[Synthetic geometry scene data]
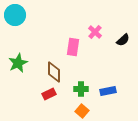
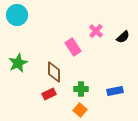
cyan circle: moved 2 px right
pink cross: moved 1 px right, 1 px up
black semicircle: moved 3 px up
pink rectangle: rotated 42 degrees counterclockwise
blue rectangle: moved 7 px right
orange square: moved 2 px left, 1 px up
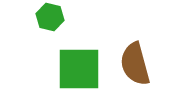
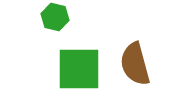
green hexagon: moved 5 px right
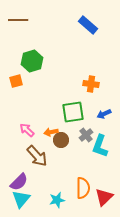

## Exercise:
Throughout the data above, copy all lines where the word "pink" is found.

## Task output:
pink cross: moved 1 px right, 1 px up
pink rectangle: rotated 42 degrees counterclockwise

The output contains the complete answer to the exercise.